EXERCISE MATERIALS -
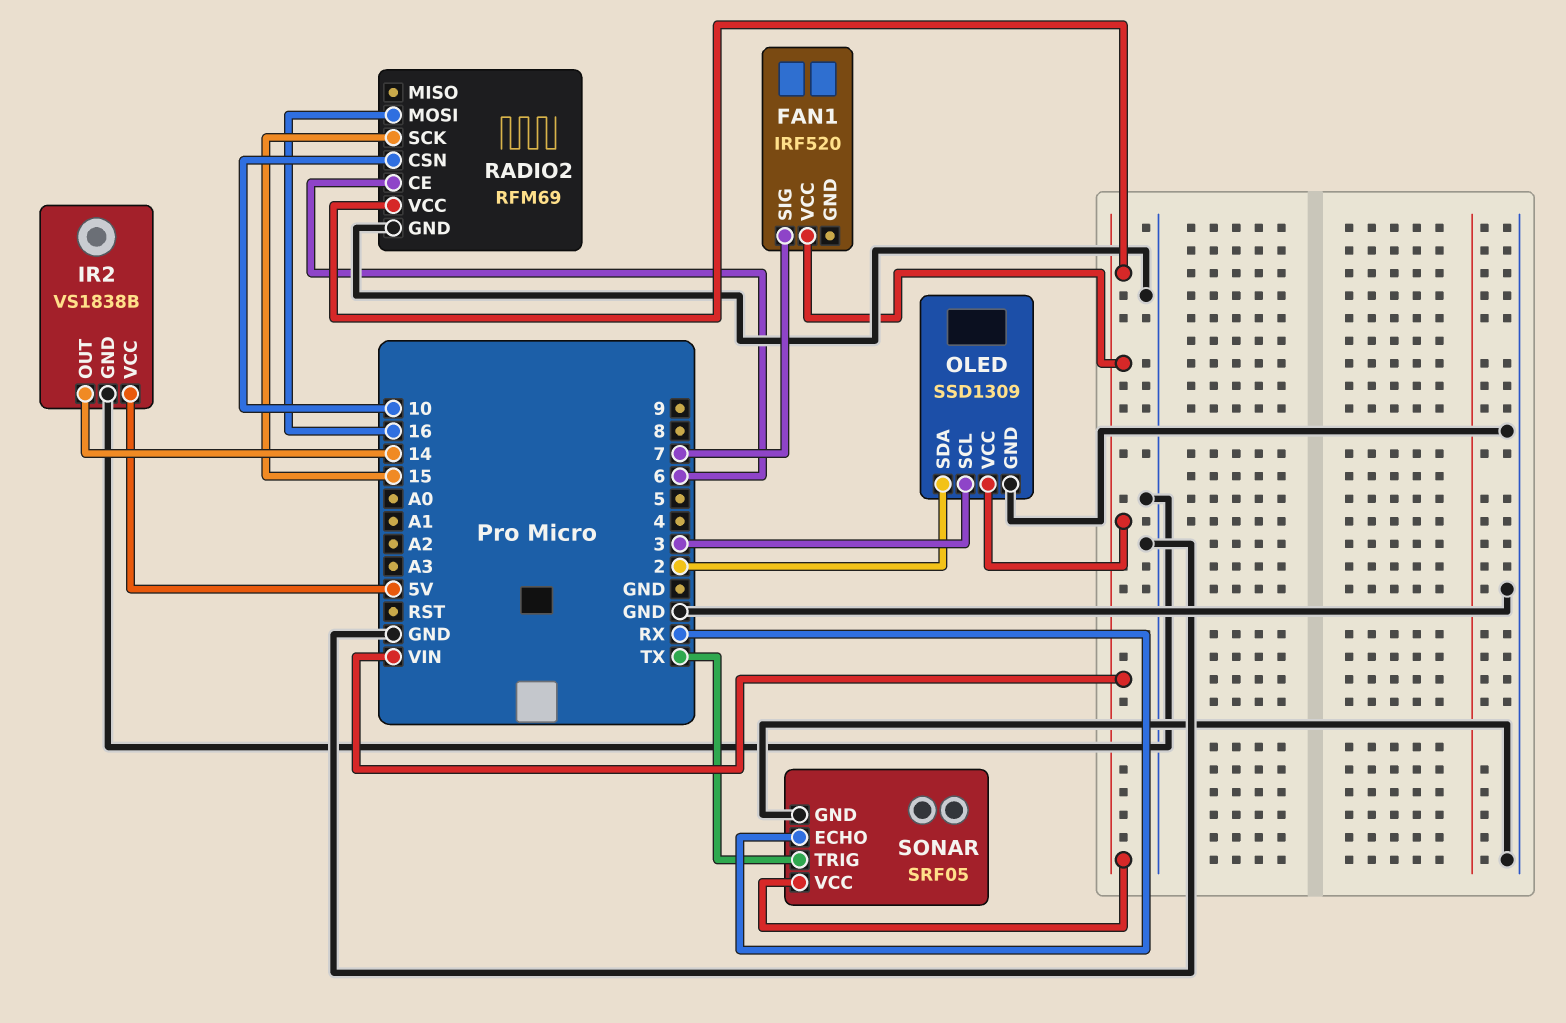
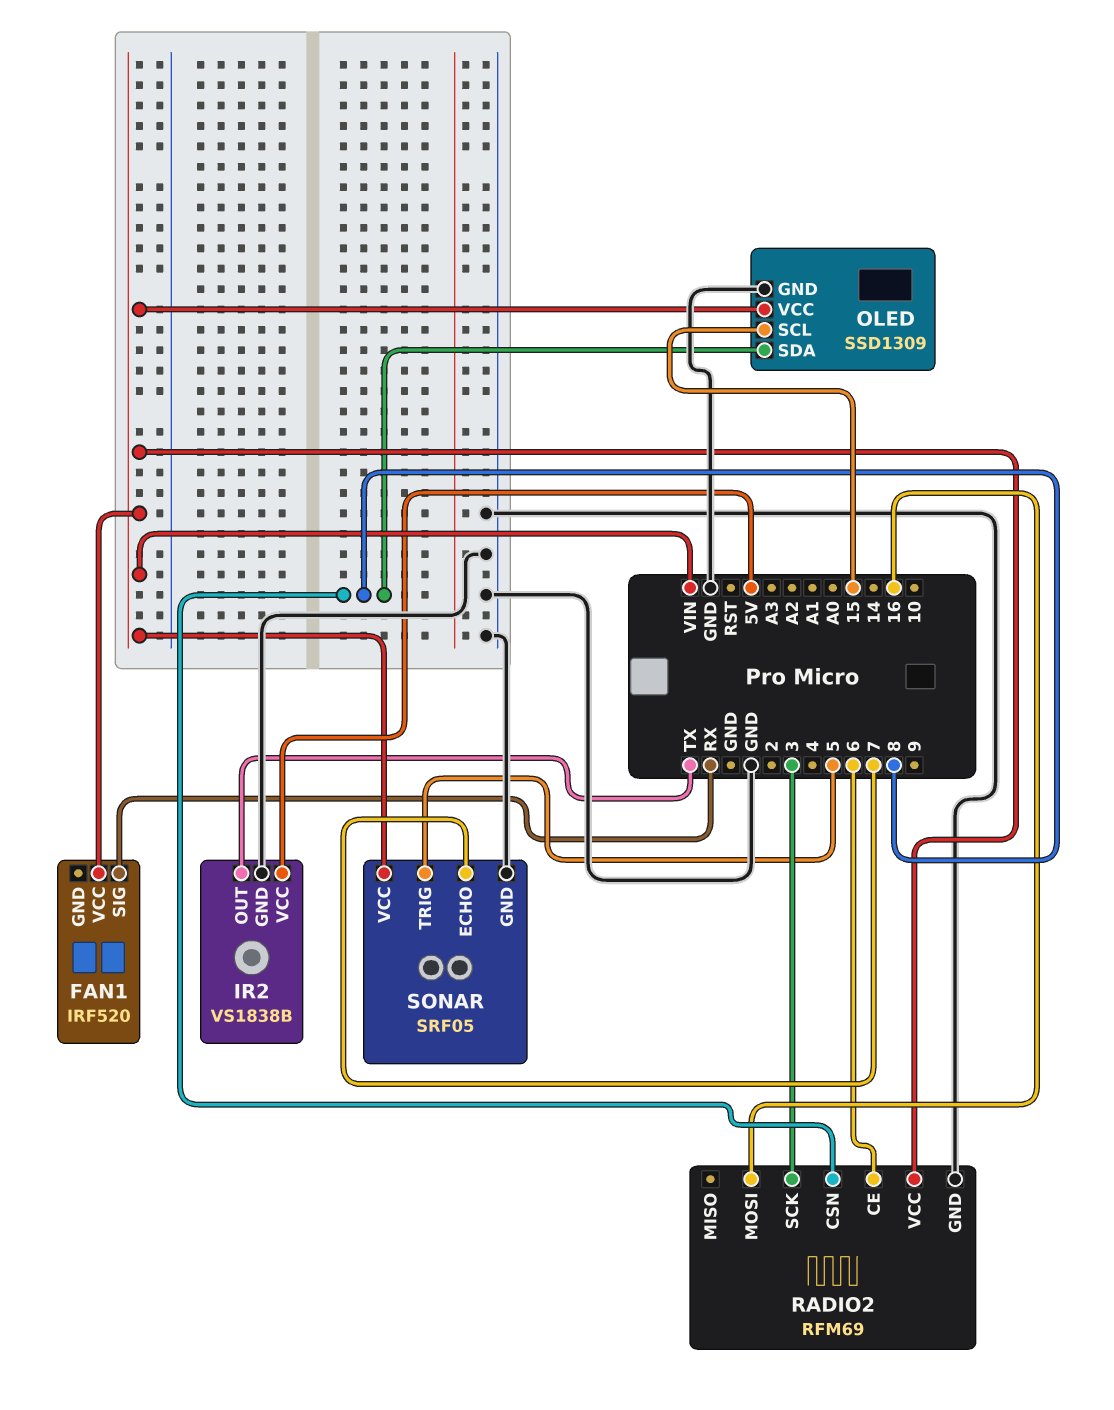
FAN1 pin SIG: 7 -> RX
IR2 pin OUT: 14 -> TX
OLED pin SCL: 3 -> 15
OLED pin SDA: 2 -> 8
RADIO2 pin CSN: 10 -> 8
RADIO2 pin SCK: 15 -> 3
SONAR pin ECHO: RX -> 7
SONAR pin TRIG: TX -> 5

DIRECTIONS FOR THIS TASK -
Pictures aside, restate all of the entries exactly.

PROBLEM SOLUTION -
FAN1 pin SIG: 7 -> RX
IR2 pin OUT: 14 -> TX
OLED pin SCL: 3 -> 15
OLED pin SDA: 2 -> 8
RADIO2 pin CSN: 10 -> 8
RADIO2 pin SCK: 15 -> 3
SONAR pin ECHO: RX -> 7
SONAR pin TRIG: TX -> 5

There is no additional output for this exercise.